▸ What the task requires
Give back the full listing exactly as it appears below.

▸ Task material

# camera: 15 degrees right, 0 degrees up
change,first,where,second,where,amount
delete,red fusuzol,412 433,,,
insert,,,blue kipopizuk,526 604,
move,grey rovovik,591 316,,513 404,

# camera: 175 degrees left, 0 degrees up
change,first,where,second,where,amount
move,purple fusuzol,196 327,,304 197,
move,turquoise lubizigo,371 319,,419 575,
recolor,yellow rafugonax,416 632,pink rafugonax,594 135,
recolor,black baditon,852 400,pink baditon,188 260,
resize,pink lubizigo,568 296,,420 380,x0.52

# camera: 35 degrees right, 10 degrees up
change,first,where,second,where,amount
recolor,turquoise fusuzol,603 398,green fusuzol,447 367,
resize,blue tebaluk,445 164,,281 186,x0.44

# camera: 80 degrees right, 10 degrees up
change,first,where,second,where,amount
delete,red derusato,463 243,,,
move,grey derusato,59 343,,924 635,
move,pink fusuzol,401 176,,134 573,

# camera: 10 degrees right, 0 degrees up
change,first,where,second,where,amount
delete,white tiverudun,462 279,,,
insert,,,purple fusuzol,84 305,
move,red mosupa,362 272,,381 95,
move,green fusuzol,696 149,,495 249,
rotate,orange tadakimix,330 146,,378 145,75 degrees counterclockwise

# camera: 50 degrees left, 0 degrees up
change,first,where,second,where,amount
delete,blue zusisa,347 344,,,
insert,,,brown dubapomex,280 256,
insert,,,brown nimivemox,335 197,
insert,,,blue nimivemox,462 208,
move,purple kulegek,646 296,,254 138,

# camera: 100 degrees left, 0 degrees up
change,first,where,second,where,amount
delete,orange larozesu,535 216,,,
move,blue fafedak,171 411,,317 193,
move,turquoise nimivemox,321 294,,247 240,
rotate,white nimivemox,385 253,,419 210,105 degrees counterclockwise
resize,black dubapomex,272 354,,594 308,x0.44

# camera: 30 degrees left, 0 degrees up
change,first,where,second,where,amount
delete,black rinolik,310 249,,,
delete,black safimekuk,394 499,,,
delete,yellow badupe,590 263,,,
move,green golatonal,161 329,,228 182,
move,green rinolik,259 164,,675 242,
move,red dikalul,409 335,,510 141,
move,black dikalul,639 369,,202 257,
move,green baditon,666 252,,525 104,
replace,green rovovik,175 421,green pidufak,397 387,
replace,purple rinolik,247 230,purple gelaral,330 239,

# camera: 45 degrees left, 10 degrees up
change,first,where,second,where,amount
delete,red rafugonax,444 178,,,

▸ Reply to the task
# camera: 15 degrees right, 0 degrees up
change,first,where,second,where,amount
delete,red fusuzol,412 433,,,
insert,,,blue kipopizuk,526 604,
move,grey rovovik,591 316,,513 404,

# camera: 175 degrees left, 0 degrees up
change,first,where,second,where,amount
move,purple fusuzol,196 327,,304 197,
move,turquoise lubizigo,371 319,,419 575,
recolor,yellow rafugonax,416 632,pink rafugonax,594 135,
recolor,black baditon,852 400,pink baditon,188 260,
resize,pink lubizigo,568 296,,420 380,x0.52

# camera: 35 degrees right, 10 degrees up
change,first,where,second,where,amount
recolor,turquoise fusuzol,603 398,green fusuzol,447 367,
resize,blue tebaluk,445 164,,281 186,x0.44

# camera: 80 degrees right, 10 degrees up
change,first,where,second,where,amount
delete,red derusato,463 243,,,
move,grey derusato,59 343,,924 635,
move,pink fusuzol,401 176,,134 573,

# camera: 10 degrees right, 0 degrees up
change,first,where,second,where,amount
delete,white tiverudun,462 279,,,
insert,,,purple fusuzol,84 305,
move,red mosupa,362 272,,381 95,
move,green fusuzol,696 149,,495 249,
rotate,orange tadakimix,330 146,,378 145,75 degrees counterclockwise

# camera: 50 degrees left, 0 degrees up
change,first,where,second,where,amount
delete,blue zusisa,347 344,,,
insert,,,brown dubapomex,280 256,
insert,,,brown nimivemox,335 197,
insert,,,blue nimivemox,462 208,
move,purple kulegek,646 296,,254 138,

# camera: 100 degrees left, 0 degrees up
change,first,where,second,where,amount
delete,orange larozesu,535 216,,,
move,blue fafedak,171 411,,317 193,
move,turquoise nimivemox,321 294,,247 240,
rotate,white nimivemox,385 253,,419 210,105 degrees counterclockwise
resize,black dubapomex,272 354,,594 308,x0.44

# camera: 30 degrees left, 0 degrees up
change,first,where,second,where,amount
delete,black rinolik,310 249,,,
delete,black safimekuk,394 499,,,
delete,yellow badupe,590 263,,,
move,green golatonal,161 329,,228 182,
move,green rinolik,259 164,,675 242,
move,red dikalul,409 335,,510 141,
move,black dikalul,639 369,,202 257,
move,green baditon,666 252,,525 104,
replace,green rovovik,175 421,green pidufak,397 387,
replace,purple rinolik,247 230,purple gelaral,330 239,

# camera: 45 degrees left, 10 degrees up
change,first,where,second,where,amount
delete,red rafugonax,444 178,,,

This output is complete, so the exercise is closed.